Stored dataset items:
---
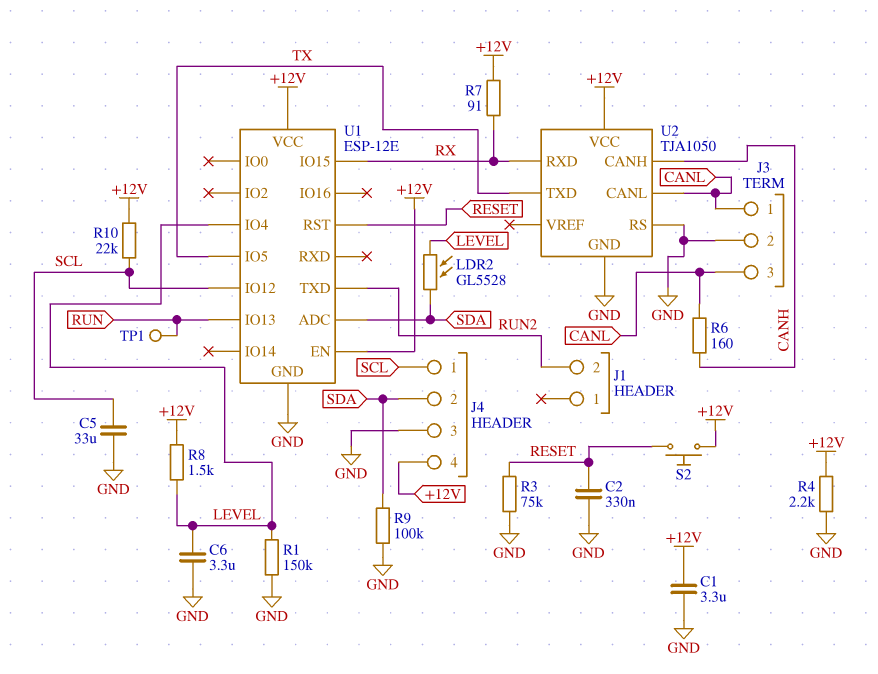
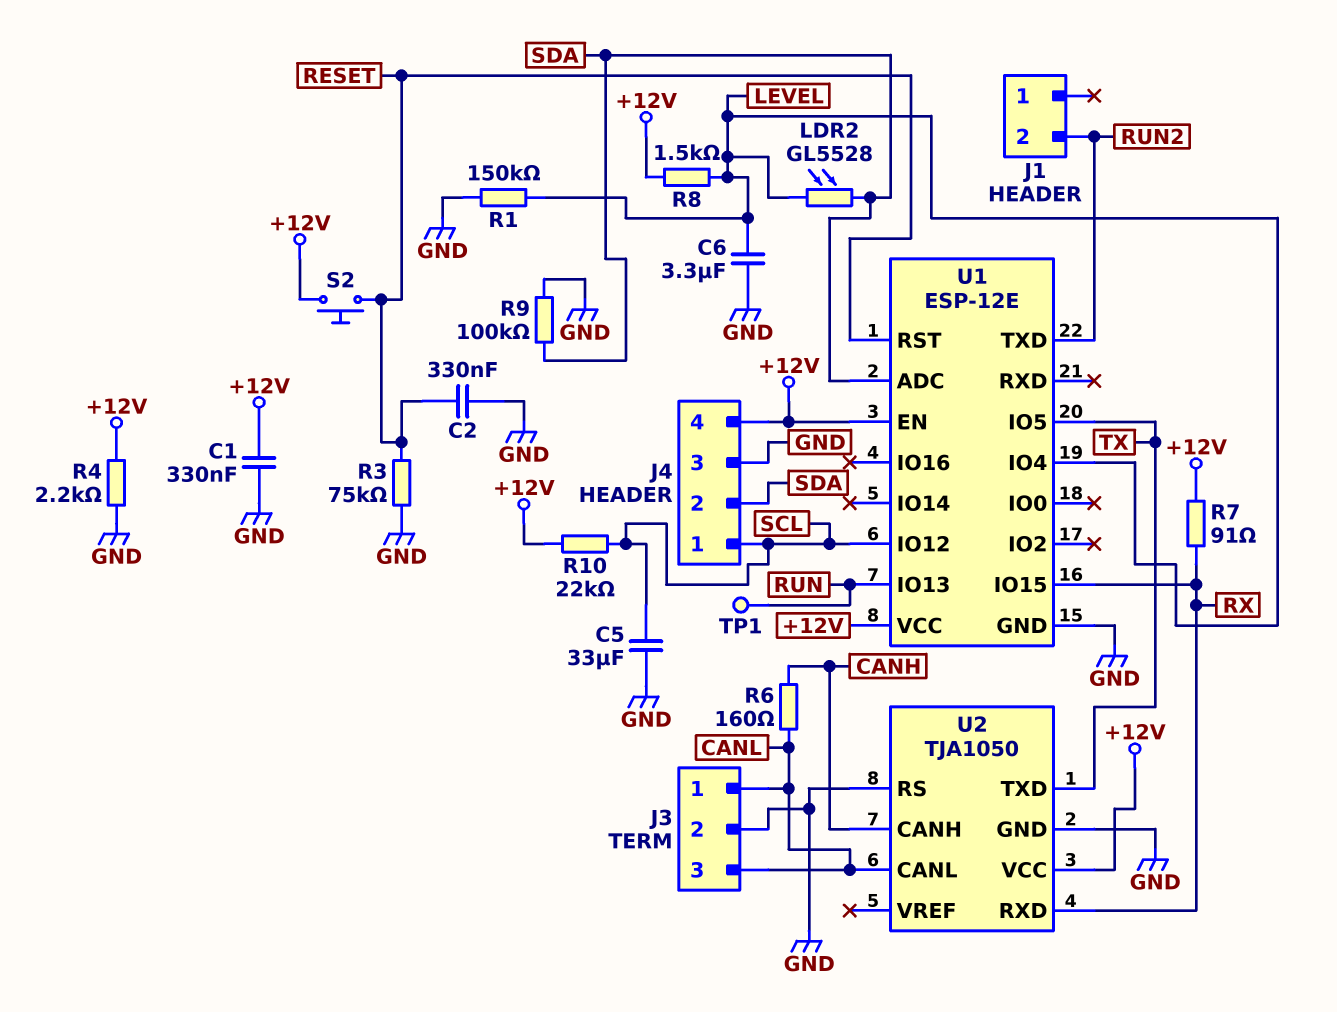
C1: 3.3uF (+12V, GND) -> 330nF (+12V, GND)

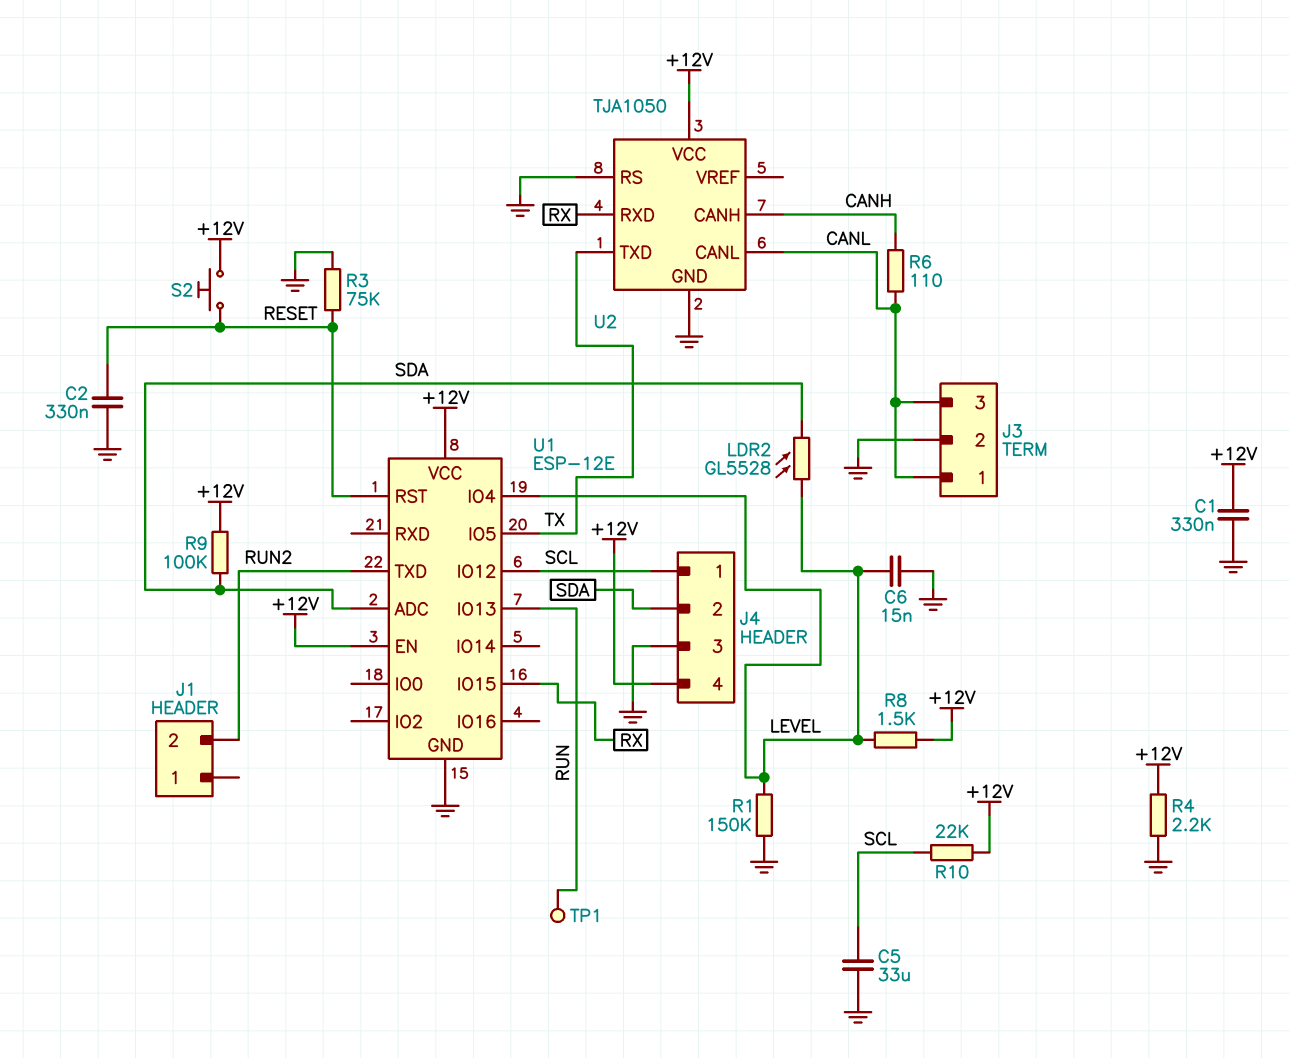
C6: 3.3uF (GND, LEVEL) -> 15nF (GND, LEVEL)
R6: 160 (CANH, CANL) -> 110 (CANH, CANL)
R7: 91 (+12V, RX) -> none
R9: 100k (GND, SDA) -> 100k (+12V, SDA)

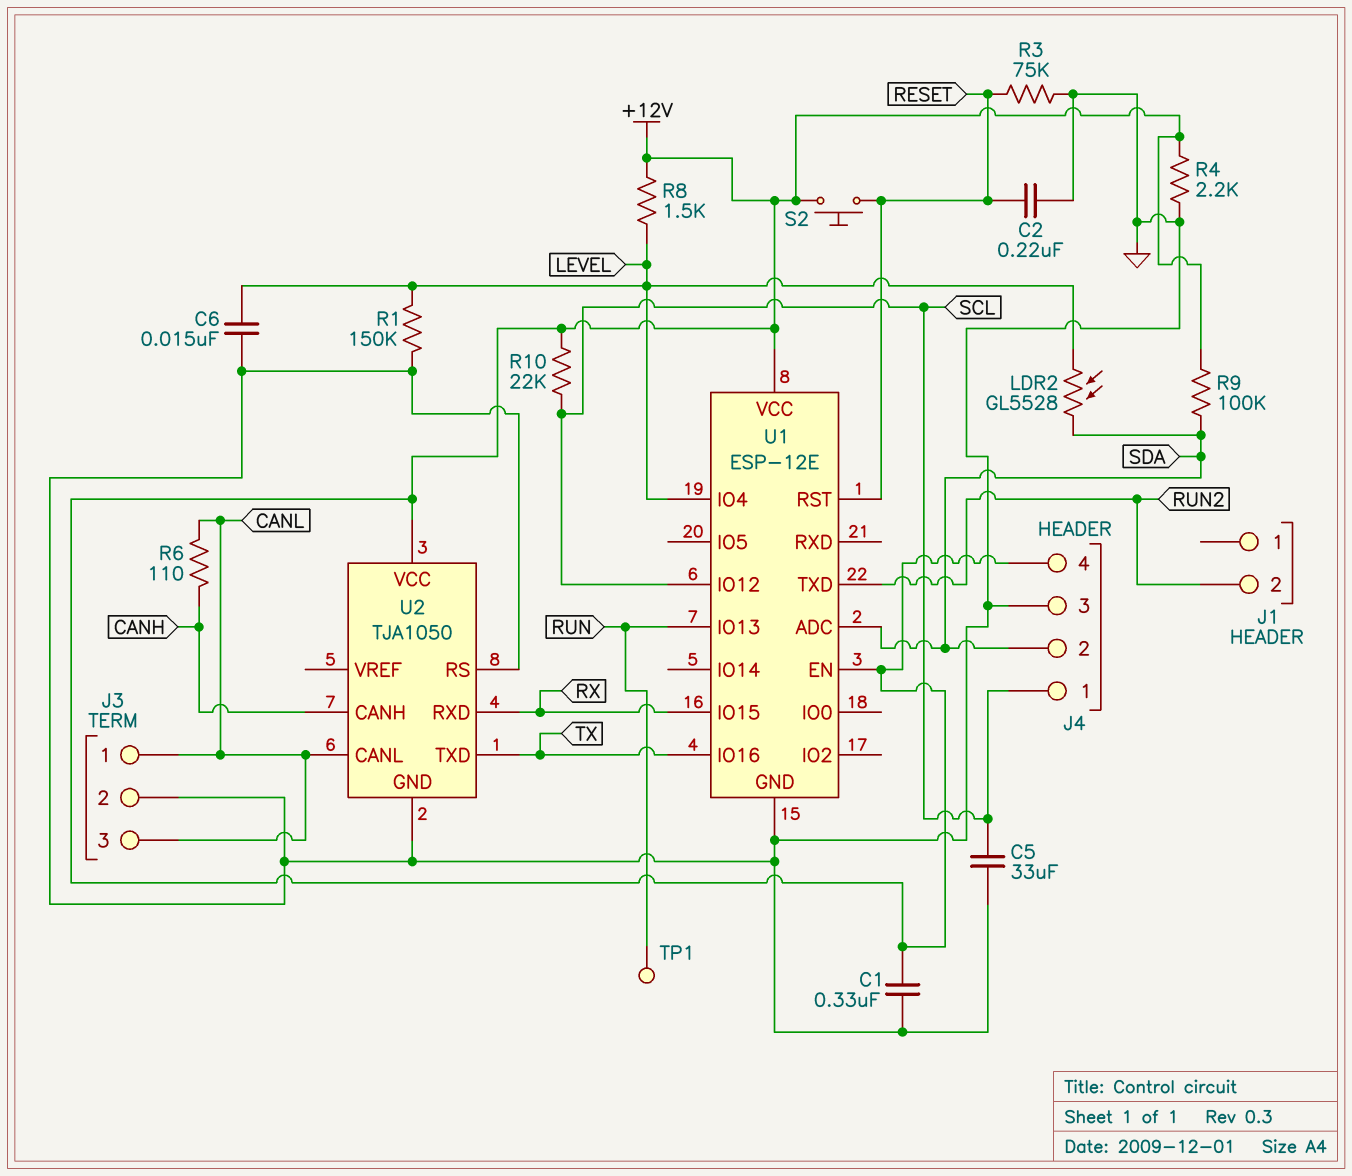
C2: 330nF (GND, RESET) -> 220nF (GND, RESET)
U1 pin IO5: TX -> none
U1 pin IO16: none -> TX

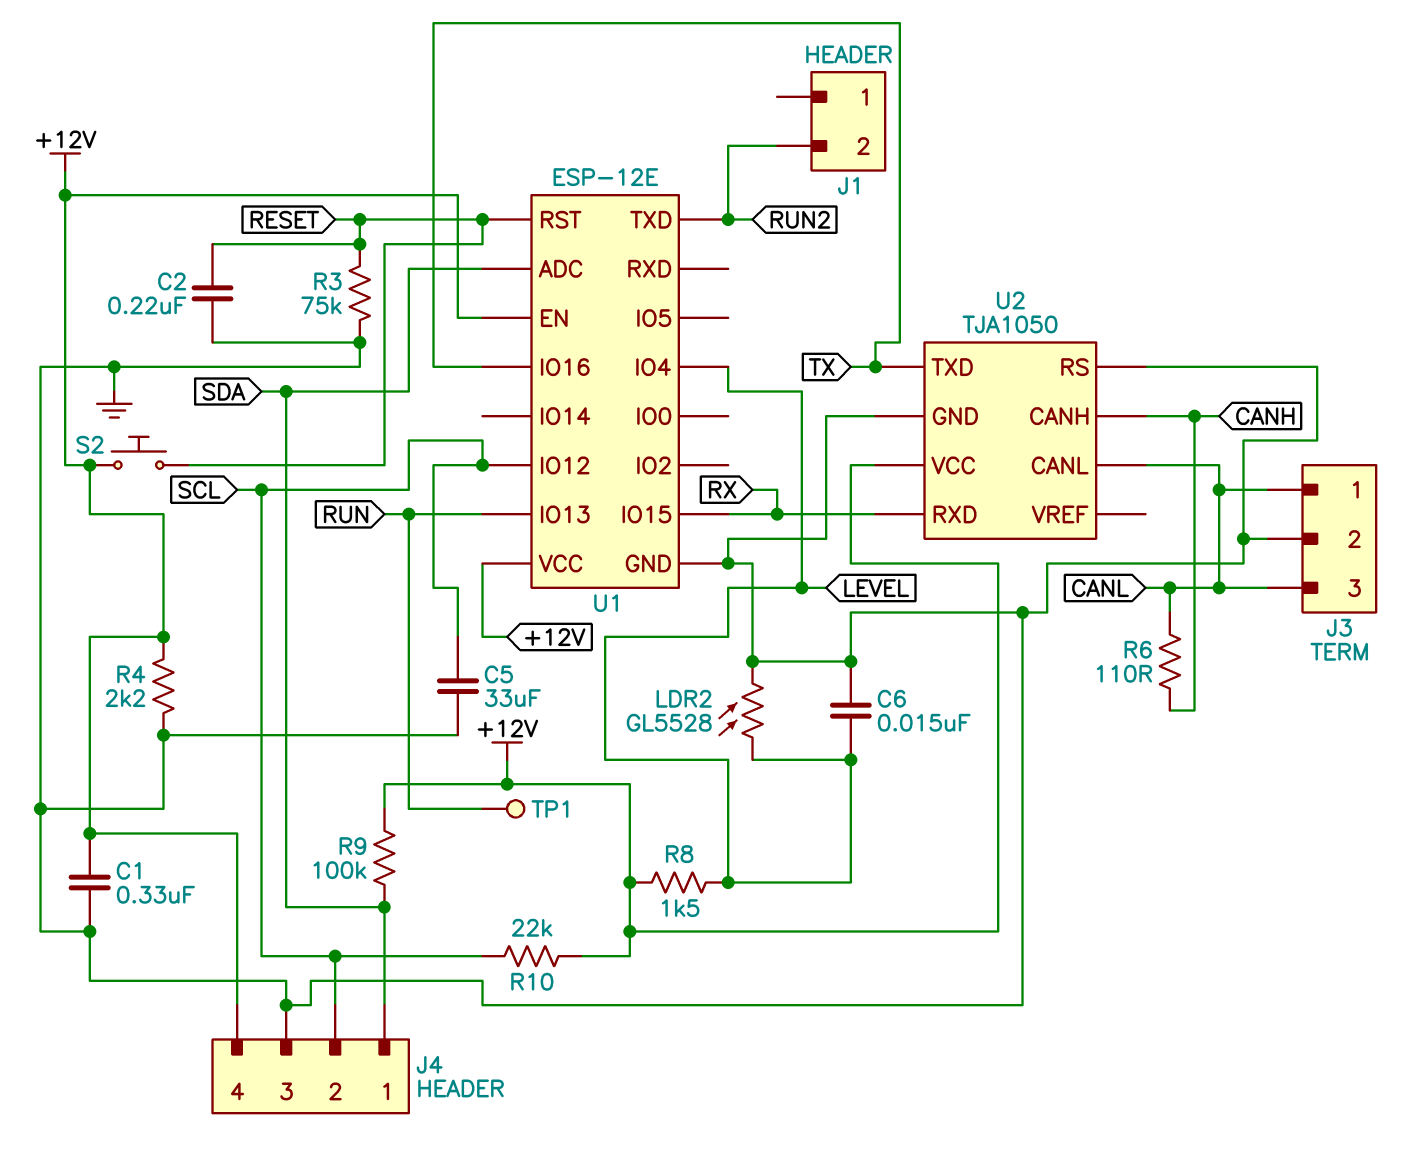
J4 pin 1: SCL -> SDA
J4 pin 2: SDA -> SCL
LDR2: GL5528 (LEVEL, SDA) -> GL5528 (GND, LEVEL)
R1: 150k (GND, LEVEL) -> none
---
◆ Problem description:
The lines from the one holding "R7: 91 (+12V, RX) -> none" through the end of the entries are to be transcribed exactly, both ends included, with the pictures left out.

◆ Output for this task:
R7: 91 (+12V, RX) -> none
R9: 100k (GND, SDA) -> 100k (+12V, SDA)

C2: 330nF (GND, RESET) -> 220nF (GND, RESET)
U1 pin IO5: TX -> none
U1 pin IO16: none -> TX

J4 pin 1: SCL -> SDA
J4 pin 2: SDA -> SCL
LDR2: GL5528 (LEVEL, SDA) -> GL5528 (GND, LEVEL)
R1: 150k (GND, LEVEL) -> none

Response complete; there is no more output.